[Start of section]

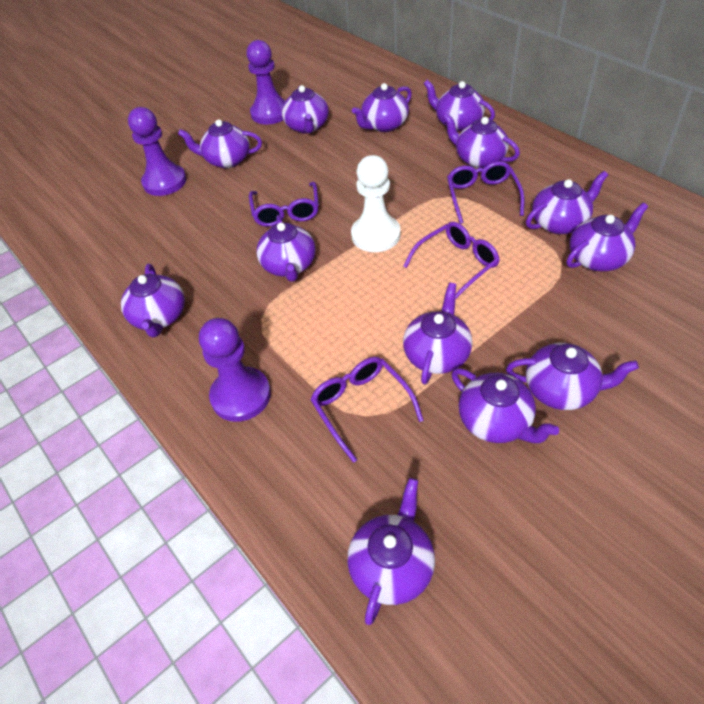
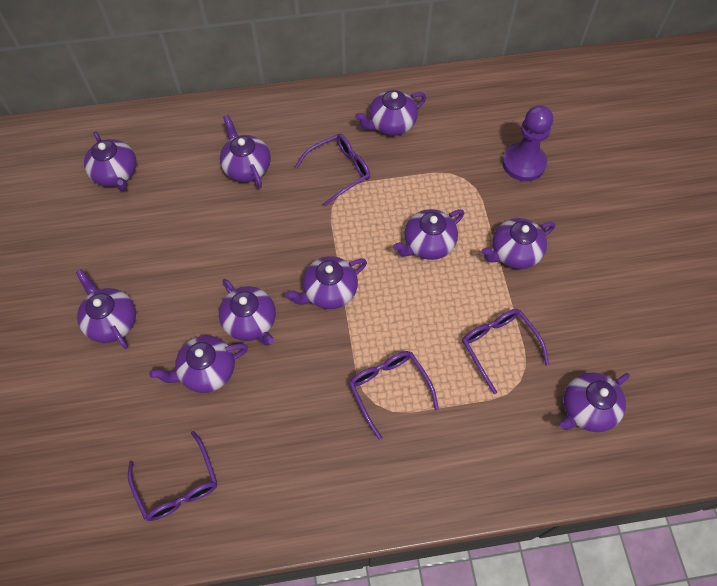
purple pawn: 3 -> 1
purple teapot: 13 -> 10
white pawn: 1 -> 0

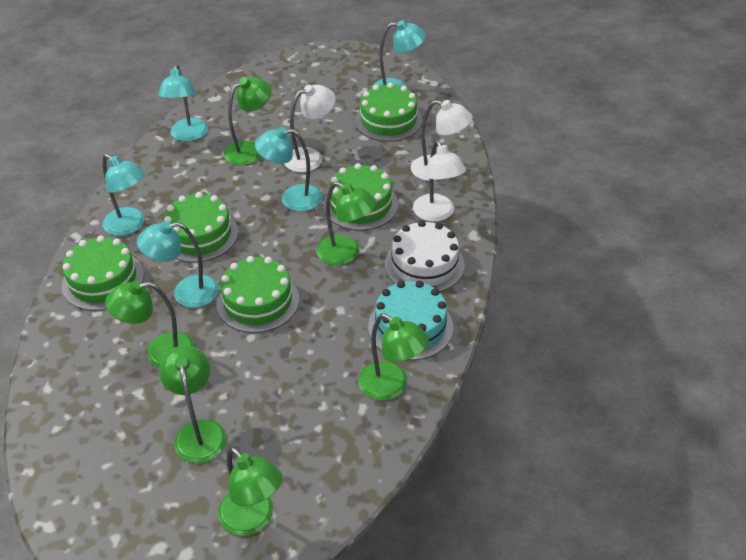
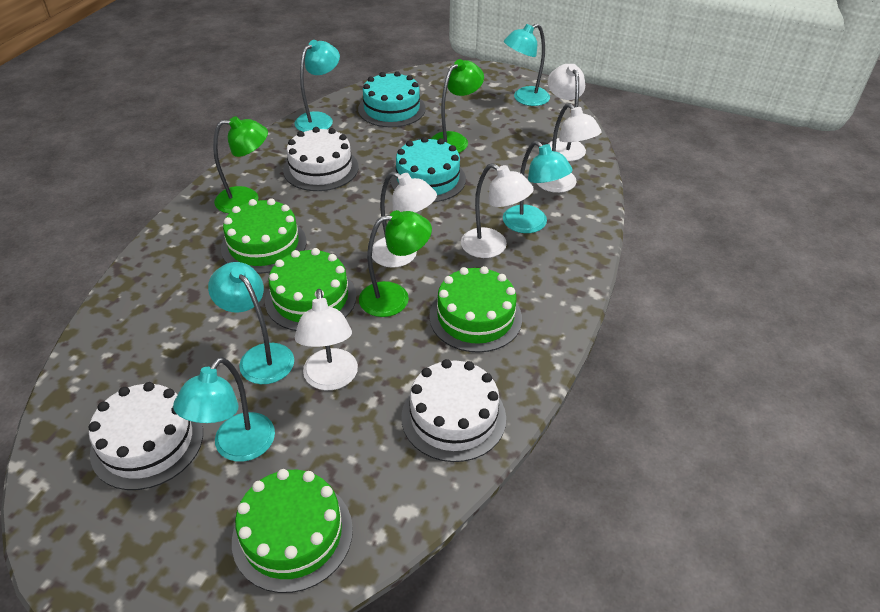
green cake: 5 -> 4
green lamp: 6 -> 3
turquoise cake: 1 -> 2
white cake: 1 -> 3
white lamp: 3 -> 5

[End of section]

§ What is expected: Word for word, repeat the lines of data above, omitting every picture.

§ Solution for this exercise:
purple pawn: 3 -> 1
purple teapot: 13 -> 10
white pawn: 1 -> 0

green cake: 5 -> 4
green lamp: 6 -> 3
turquoise cake: 1 -> 2
white cake: 1 -> 3
white lamp: 3 -> 5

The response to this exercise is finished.